Your goal: Leaving the pictures aside, repeat every line below exactly.

Source records:

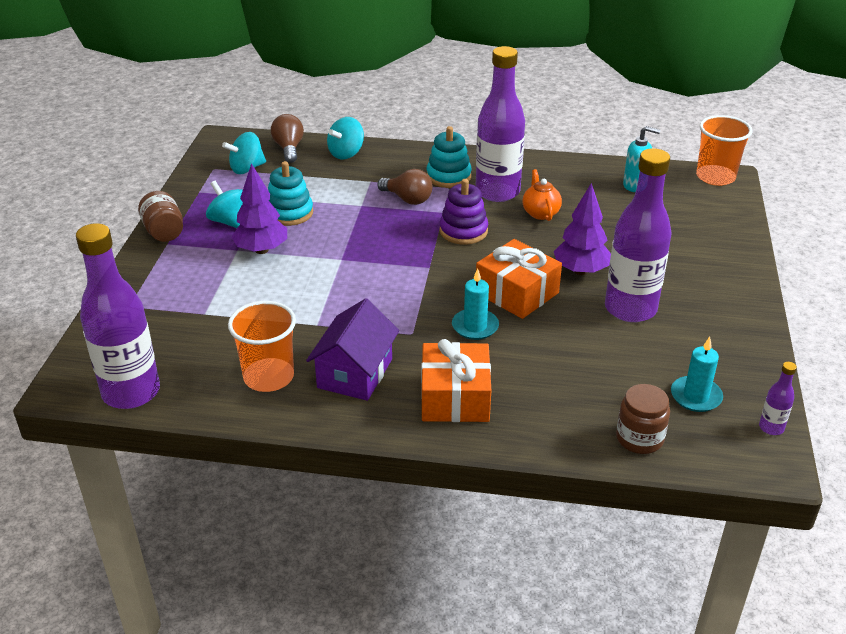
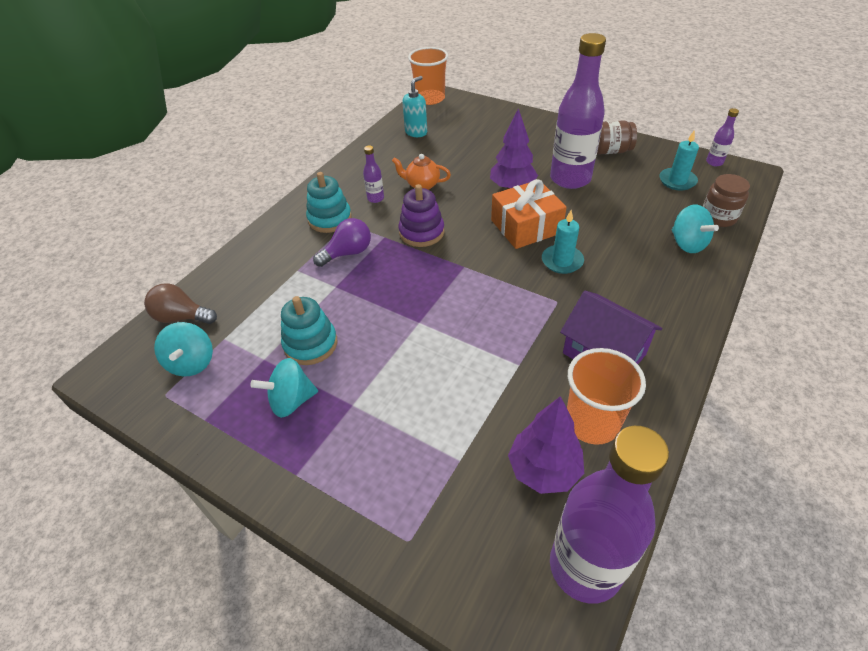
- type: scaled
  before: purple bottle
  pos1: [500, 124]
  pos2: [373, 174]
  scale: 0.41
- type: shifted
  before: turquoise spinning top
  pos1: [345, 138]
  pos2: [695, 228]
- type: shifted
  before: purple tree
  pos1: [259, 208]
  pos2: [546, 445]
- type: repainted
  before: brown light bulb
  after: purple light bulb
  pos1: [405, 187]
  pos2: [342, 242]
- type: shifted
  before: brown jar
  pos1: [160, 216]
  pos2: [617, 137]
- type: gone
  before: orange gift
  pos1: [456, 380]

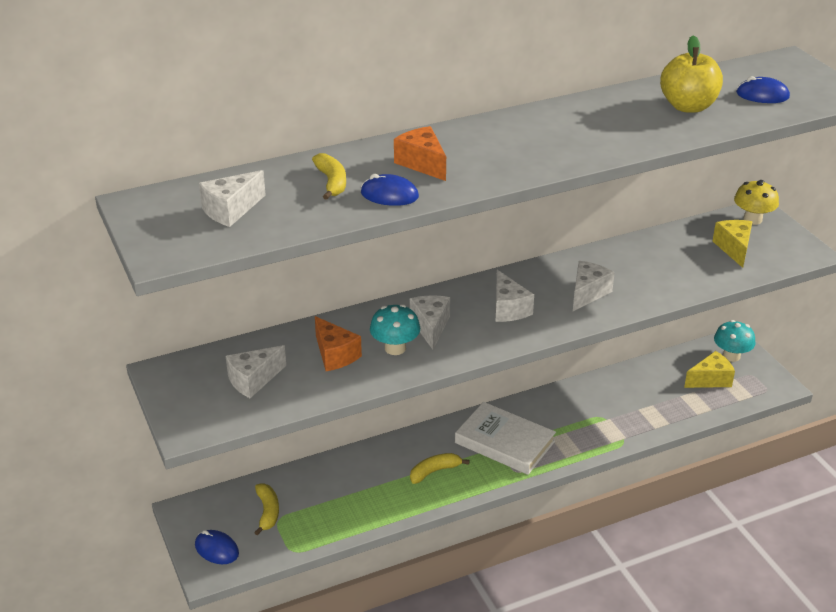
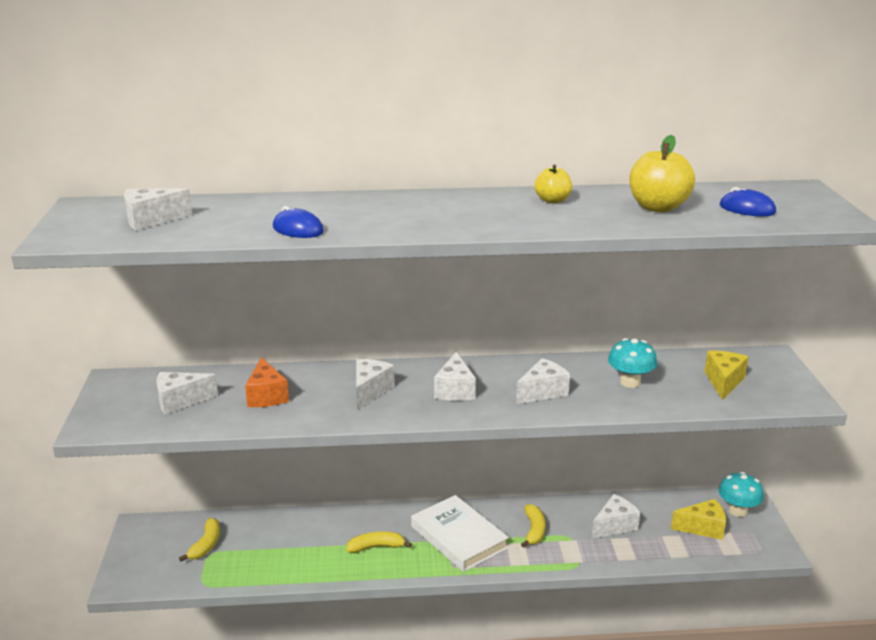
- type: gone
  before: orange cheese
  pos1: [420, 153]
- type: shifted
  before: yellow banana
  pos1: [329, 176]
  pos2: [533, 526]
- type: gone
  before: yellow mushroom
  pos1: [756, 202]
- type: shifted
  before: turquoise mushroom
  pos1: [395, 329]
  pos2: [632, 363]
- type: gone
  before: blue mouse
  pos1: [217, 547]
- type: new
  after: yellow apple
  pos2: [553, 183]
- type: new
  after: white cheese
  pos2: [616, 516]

Task answer:
- type: scaled
  before: purple bottle
  pos1: [500, 124]
  pos2: [373, 174]
  scale: 0.41
- type: shifted
  before: turquoise spinning top
  pos1: [345, 138]
  pos2: [695, 228]
- type: shifted
  before: purple tree
  pos1: [259, 208]
  pos2: [546, 445]
- type: repainted
  before: brown light bulb
  after: purple light bulb
  pos1: [405, 187]
  pos2: [342, 242]
- type: shifted
  before: brown jar
  pos1: [160, 216]
  pos2: [617, 137]
- type: gone
  before: orange gift
  pos1: [456, 380]

- type: gone
  before: orange cheese
  pos1: [420, 153]
- type: shifted
  before: yellow banana
  pos1: [329, 176]
  pos2: [533, 526]
- type: gone
  before: yellow mushroom
  pos1: [756, 202]
- type: shifted
  before: turquoise mushroom
  pos1: [395, 329]
  pos2: [632, 363]
- type: gone
  before: blue mouse
  pos1: [217, 547]
- type: new
  after: yellow apple
  pos2: [553, 183]
- type: new
  after: white cheese
  pos2: [616, 516]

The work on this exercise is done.